─── Entries shown ───

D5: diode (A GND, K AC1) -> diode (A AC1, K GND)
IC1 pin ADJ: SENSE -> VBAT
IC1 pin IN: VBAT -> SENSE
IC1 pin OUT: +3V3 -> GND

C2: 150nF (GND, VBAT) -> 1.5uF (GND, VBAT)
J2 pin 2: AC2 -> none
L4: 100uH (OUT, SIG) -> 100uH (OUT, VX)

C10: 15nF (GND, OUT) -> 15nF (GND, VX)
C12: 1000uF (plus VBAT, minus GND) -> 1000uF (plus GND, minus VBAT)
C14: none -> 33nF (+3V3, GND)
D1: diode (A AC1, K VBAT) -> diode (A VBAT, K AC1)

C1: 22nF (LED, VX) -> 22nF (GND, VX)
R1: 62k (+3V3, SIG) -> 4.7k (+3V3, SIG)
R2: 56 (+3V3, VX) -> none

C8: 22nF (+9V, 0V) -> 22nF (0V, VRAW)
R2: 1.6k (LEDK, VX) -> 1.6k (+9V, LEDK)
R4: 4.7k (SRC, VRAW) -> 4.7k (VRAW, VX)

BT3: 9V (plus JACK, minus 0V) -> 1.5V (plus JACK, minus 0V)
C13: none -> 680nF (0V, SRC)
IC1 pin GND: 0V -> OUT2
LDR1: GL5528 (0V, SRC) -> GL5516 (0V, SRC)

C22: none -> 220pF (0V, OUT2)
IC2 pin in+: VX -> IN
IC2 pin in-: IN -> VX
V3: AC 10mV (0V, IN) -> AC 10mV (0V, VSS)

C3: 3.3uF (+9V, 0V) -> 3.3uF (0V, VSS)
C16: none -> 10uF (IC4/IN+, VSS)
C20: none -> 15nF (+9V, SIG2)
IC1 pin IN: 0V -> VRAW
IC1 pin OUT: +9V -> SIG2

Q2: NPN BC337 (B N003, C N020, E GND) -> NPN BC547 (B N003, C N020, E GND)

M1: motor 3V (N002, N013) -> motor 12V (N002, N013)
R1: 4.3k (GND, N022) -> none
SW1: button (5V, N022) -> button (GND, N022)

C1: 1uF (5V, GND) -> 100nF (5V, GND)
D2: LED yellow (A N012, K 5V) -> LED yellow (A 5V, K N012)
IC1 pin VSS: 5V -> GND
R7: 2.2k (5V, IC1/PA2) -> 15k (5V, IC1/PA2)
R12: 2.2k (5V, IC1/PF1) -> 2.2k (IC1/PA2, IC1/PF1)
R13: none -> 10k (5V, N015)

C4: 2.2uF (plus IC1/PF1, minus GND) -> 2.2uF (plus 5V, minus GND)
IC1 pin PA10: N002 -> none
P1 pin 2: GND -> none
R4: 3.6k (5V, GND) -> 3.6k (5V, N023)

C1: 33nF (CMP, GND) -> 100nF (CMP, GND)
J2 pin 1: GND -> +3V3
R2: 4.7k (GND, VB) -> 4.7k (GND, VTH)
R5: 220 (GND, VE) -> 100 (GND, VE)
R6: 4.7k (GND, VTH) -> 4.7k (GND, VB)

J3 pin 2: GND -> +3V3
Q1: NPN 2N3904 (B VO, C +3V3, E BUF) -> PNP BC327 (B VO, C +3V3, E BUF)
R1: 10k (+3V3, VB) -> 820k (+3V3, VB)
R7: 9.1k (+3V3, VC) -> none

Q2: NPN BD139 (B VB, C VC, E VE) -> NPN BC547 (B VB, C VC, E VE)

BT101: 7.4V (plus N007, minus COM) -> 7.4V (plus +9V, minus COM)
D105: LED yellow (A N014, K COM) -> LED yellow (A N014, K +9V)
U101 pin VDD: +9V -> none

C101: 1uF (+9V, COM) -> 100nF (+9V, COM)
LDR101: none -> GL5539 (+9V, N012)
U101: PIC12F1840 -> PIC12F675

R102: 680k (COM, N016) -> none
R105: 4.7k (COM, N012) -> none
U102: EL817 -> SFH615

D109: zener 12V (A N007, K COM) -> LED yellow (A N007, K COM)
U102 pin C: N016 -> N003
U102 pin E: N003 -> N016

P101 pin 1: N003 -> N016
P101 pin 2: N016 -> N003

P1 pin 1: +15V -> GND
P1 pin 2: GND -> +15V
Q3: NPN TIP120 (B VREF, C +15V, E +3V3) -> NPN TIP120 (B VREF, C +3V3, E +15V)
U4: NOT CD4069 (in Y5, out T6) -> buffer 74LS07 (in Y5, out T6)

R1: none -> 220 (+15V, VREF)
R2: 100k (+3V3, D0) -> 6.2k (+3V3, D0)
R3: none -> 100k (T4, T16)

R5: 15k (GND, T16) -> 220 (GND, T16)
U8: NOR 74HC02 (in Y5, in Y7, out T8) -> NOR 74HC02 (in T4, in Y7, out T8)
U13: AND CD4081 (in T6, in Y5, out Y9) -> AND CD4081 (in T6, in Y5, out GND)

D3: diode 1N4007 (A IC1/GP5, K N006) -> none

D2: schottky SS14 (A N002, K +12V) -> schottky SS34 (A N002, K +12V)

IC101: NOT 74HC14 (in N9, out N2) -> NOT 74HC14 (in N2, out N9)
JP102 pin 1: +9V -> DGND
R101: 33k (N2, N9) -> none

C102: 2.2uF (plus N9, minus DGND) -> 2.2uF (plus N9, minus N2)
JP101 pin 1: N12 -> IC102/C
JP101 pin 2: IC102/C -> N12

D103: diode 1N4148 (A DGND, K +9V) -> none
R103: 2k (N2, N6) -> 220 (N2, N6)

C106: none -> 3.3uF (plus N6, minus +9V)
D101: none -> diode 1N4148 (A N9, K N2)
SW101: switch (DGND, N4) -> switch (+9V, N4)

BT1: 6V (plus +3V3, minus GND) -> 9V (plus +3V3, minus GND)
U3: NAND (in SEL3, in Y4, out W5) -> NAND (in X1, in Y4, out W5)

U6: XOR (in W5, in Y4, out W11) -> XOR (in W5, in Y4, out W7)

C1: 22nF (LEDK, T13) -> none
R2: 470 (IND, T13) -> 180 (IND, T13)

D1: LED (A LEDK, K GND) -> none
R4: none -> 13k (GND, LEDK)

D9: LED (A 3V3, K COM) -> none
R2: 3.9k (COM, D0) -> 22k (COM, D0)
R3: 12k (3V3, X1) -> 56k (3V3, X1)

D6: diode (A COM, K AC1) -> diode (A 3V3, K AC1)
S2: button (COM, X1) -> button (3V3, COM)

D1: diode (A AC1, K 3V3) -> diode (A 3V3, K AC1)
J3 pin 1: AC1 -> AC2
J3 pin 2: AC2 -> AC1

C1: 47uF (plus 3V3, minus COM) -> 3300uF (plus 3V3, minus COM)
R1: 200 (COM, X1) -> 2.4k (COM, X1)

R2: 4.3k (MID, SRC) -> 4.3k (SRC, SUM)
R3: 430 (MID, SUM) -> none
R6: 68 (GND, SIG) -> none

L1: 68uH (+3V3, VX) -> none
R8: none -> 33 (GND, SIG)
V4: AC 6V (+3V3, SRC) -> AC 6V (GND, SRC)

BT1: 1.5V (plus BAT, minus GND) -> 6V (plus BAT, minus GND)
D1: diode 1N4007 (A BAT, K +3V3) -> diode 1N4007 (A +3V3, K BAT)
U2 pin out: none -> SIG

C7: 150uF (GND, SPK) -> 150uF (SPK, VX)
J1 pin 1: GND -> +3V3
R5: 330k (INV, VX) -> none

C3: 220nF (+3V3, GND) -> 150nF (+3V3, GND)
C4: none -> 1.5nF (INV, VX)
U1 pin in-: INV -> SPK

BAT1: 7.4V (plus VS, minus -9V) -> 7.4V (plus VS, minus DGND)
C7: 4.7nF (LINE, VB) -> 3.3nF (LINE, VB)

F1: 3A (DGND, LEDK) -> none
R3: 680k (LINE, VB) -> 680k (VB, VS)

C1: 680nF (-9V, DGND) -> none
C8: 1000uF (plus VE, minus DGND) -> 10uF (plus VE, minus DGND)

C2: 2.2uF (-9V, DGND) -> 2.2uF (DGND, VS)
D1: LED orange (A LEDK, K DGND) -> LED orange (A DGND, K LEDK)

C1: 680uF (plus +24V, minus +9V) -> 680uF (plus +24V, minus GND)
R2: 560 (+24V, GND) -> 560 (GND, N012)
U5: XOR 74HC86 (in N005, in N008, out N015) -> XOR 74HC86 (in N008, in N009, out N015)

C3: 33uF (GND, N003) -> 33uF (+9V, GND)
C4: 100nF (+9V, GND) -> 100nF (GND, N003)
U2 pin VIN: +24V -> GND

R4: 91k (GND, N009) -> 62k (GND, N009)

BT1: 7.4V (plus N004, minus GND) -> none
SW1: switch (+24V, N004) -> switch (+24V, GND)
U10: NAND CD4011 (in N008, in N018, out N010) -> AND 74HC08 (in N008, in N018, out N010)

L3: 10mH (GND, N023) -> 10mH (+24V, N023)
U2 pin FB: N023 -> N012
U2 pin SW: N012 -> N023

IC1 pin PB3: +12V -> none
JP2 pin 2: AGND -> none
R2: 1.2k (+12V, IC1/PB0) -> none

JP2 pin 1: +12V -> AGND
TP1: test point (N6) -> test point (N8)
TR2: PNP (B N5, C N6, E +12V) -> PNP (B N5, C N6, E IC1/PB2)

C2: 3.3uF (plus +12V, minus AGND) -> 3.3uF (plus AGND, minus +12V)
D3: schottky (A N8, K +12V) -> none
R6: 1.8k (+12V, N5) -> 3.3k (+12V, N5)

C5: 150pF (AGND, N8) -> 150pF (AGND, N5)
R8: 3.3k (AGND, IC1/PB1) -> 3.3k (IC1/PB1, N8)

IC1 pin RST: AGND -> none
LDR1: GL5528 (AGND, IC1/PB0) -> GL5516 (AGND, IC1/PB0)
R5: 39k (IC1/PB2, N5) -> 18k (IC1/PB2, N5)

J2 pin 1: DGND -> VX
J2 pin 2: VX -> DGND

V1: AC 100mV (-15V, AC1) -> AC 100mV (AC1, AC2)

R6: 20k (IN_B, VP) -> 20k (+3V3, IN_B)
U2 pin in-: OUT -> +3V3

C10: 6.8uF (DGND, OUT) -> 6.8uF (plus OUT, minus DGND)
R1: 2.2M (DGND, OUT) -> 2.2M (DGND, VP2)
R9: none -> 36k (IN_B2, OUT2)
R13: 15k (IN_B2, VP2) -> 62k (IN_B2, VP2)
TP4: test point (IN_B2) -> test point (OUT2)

───

▶ **Your task**:
Copy out the lines of the records above in which the string "VBAT" appears.

▶ **Task solution**:
IC1 pin ADJ: SENSE -> VBAT
IC1 pin IN: VBAT -> SENSE
C2: 150nF (GND, VBAT) -> 1.5uF (GND, VBAT)
C12: 1000uF (plus VBAT, minus GND) -> 1000uF (plus GND, minus VBAT)
D1: diode (A AC1, K VBAT) -> diode (A VBAT, K AC1)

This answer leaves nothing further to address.